BEGIN

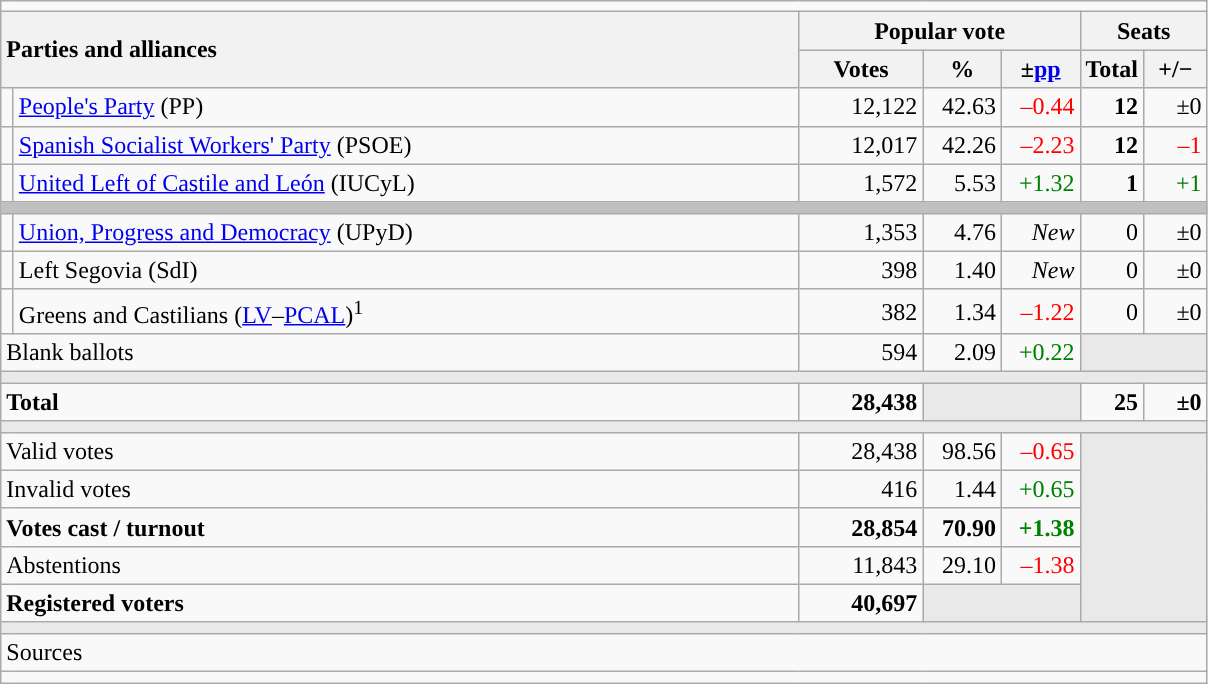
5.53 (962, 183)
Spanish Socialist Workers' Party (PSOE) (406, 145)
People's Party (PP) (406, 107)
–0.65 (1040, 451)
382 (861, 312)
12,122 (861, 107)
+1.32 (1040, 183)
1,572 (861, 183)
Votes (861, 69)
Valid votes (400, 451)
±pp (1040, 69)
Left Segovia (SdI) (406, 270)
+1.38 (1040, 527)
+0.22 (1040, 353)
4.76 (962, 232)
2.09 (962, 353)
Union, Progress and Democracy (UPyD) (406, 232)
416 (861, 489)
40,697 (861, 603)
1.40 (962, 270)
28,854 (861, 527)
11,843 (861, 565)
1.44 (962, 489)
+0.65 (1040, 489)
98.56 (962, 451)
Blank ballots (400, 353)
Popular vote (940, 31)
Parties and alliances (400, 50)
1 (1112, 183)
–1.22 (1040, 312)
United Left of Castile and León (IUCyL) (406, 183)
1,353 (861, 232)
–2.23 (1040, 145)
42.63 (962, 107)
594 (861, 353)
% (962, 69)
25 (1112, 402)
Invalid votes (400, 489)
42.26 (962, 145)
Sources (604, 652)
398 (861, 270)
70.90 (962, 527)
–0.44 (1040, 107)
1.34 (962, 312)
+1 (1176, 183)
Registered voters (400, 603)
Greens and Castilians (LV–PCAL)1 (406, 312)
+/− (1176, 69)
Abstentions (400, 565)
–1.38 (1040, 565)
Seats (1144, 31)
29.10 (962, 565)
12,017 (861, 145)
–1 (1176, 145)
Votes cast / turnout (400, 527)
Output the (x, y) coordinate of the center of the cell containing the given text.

END
BEGIN

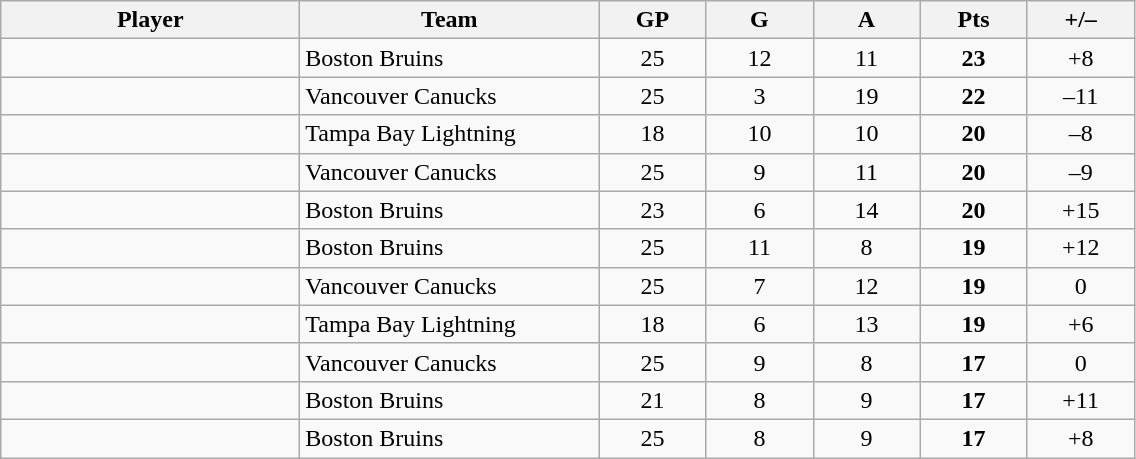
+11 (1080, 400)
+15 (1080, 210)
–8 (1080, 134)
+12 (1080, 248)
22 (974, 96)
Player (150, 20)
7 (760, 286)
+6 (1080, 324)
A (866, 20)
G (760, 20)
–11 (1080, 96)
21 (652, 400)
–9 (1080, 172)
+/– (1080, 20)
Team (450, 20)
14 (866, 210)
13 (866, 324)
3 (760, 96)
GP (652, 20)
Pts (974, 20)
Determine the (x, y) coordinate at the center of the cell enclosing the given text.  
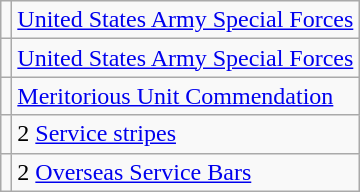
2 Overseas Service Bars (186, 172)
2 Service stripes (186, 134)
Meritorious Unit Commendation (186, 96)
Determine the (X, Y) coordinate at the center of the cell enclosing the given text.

END

## TASK REQUIREMENTS
Please copy word for word the lines of the material, starting with the line that contains "5.53 (962, 183)" and continuing through the line that contains "Blank ballots (400, 353)", both of those lines included.

## SOLUTION TO THIS PROBLEM
5.53 (962, 183)
Spanish Socialist Workers' Party (PSOE) (406, 145)
People's Party (PP) (406, 107)
–0.65 (1040, 451)
382 (861, 312)
12,122 (861, 107)
+1.32 (1040, 183)
1,572 (861, 183)
Votes (861, 69)
Valid votes (400, 451)
±pp (1040, 69)
Left Segovia (SdI) (406, 270)
+1.38 (1040, 527)
+0.22 (1040, 353)
4.76 (962, 232)
2.09 (962, 353)
Union, Progress and Democracy (UPyD) (406, 232)
416 (861, 489)
40,697 (861, 603)
1.40 (962, 270)
28,854 (861, 527)
11,843 (861, 565)
1.44 (962, 489)
+0.65 (1040, 489)
98.56 (962, 451)
Blank ballots (400, 353)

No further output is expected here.